[EXCERPTED RECORDS Boundary: Start]
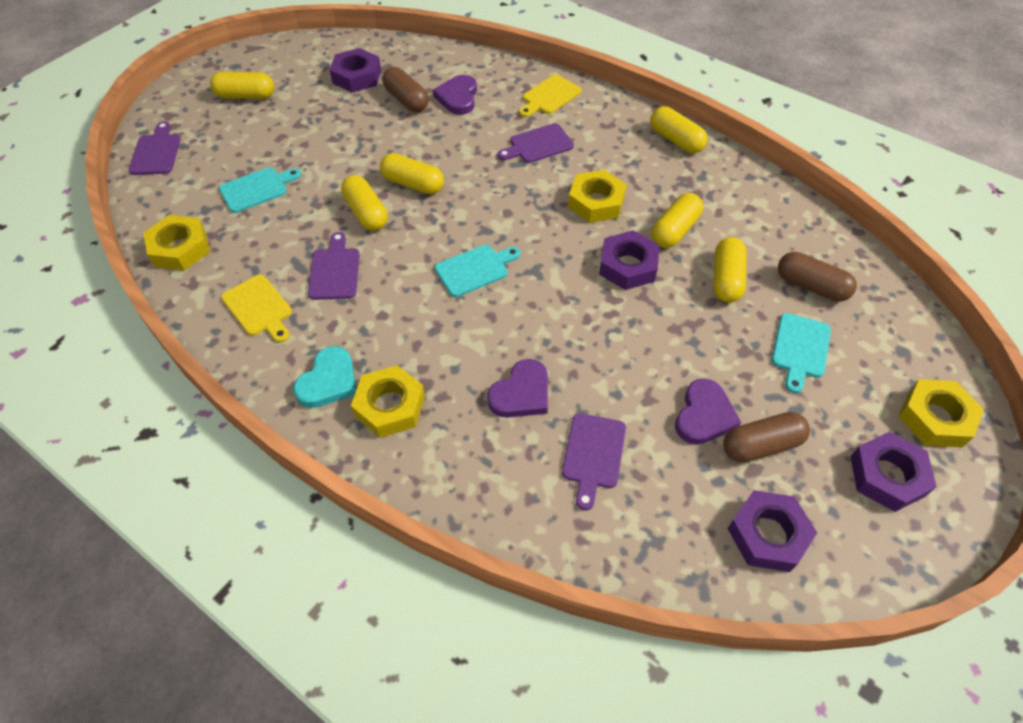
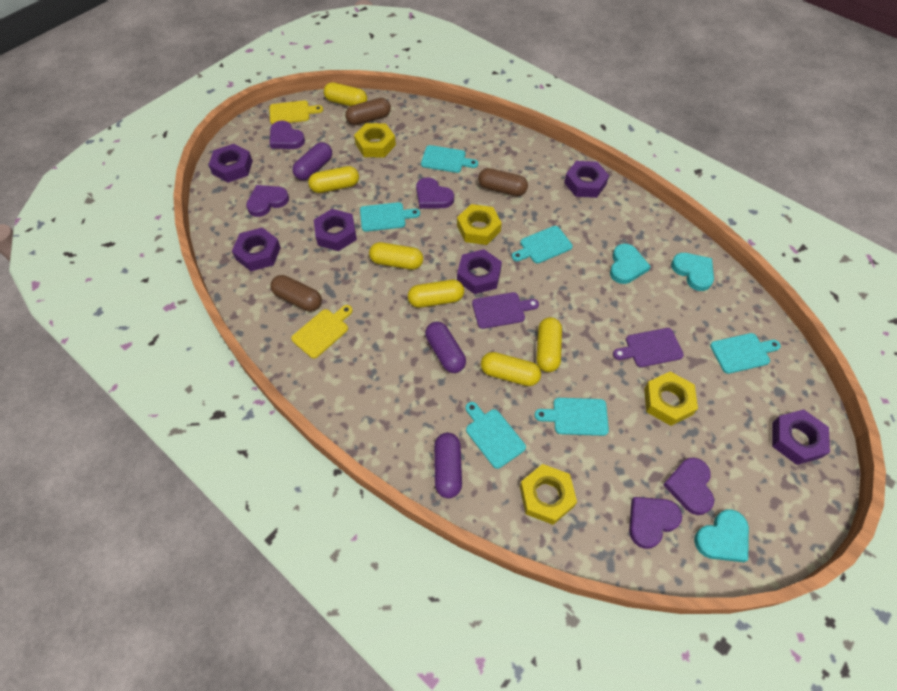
purple capsule: 0 -> 3
purple cutting board: 4 -> 2
purple heart: 3 -> 5
purple nut: 4 -> 6
turquoise cutting board: 3 -> 6
turquoise heart: 1 -> 3

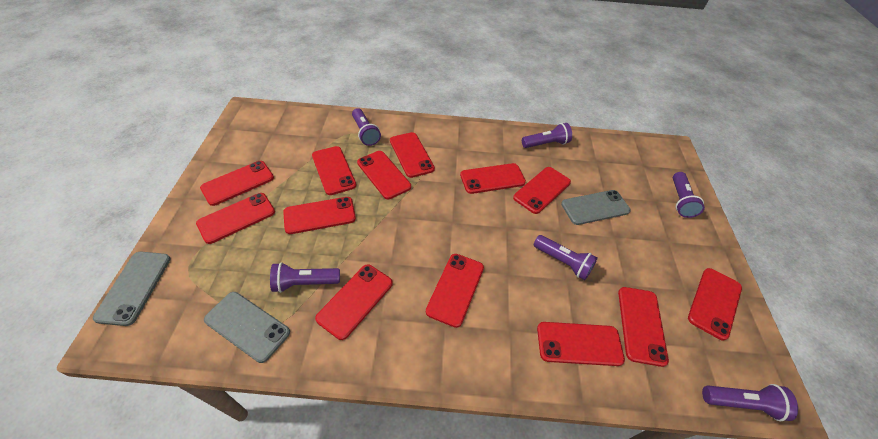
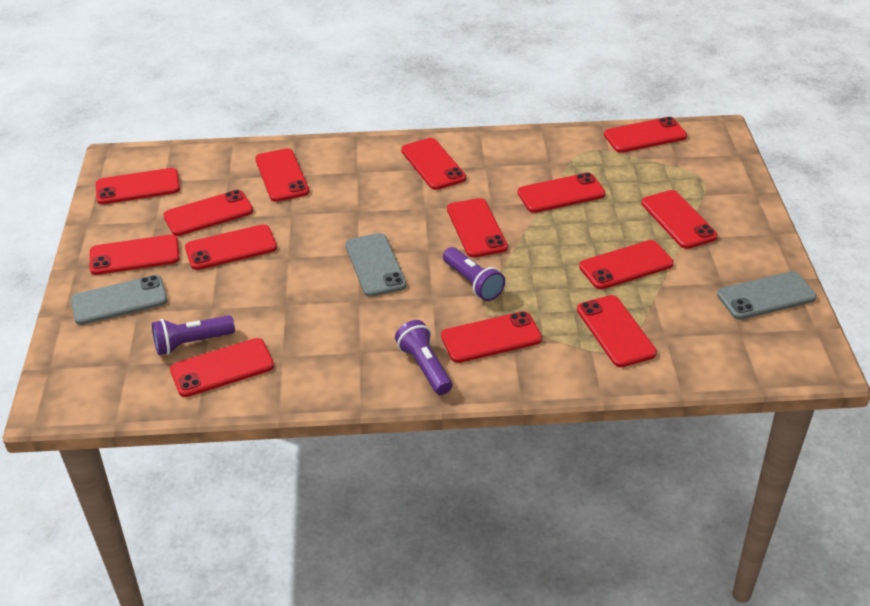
purple flashlight: 6 -> 3
red phone: 13 -> 14

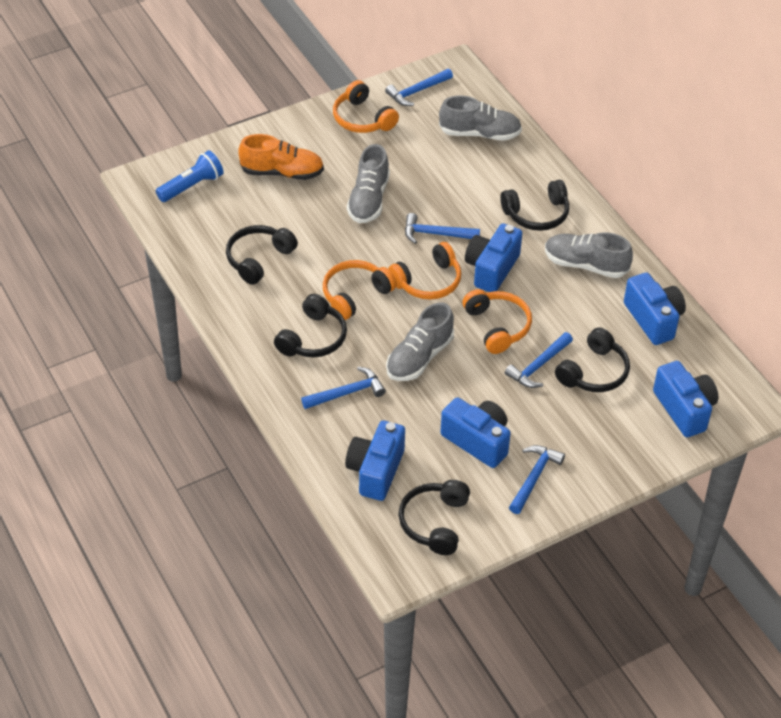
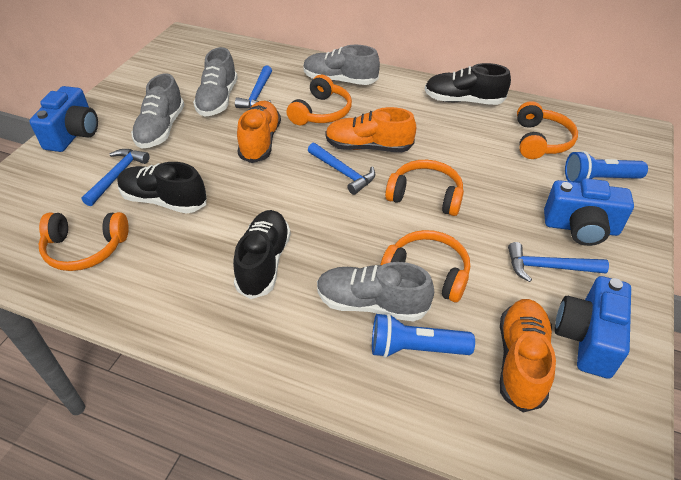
black headphones: 5 -> 0
black shoe: 0 -> 3
blue camera: 5 -> 3
blue flashlight: 1 -> 2
blue hammer: 5 -> 4
orange headphones: 4 -> 5
orange shoe: 1 -> 3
[EXCERPTED RECORDS Boundary: End]
REQUIRED WORK>
Set out, exactly as written, the lines from the line with "black headphones: 5 -> 0" to the last line of the records, inclusive, and only those lines.

ANSWER SPACE>
black headphones: 5 -> 0
black shoe: 0 -> 3
blue camera: 5 -> 3
blue flashlight: 1 -> 2
blue hammer: 5 -> 4
orange headphones: 4 -> 5
orange shoe: 1 -> 3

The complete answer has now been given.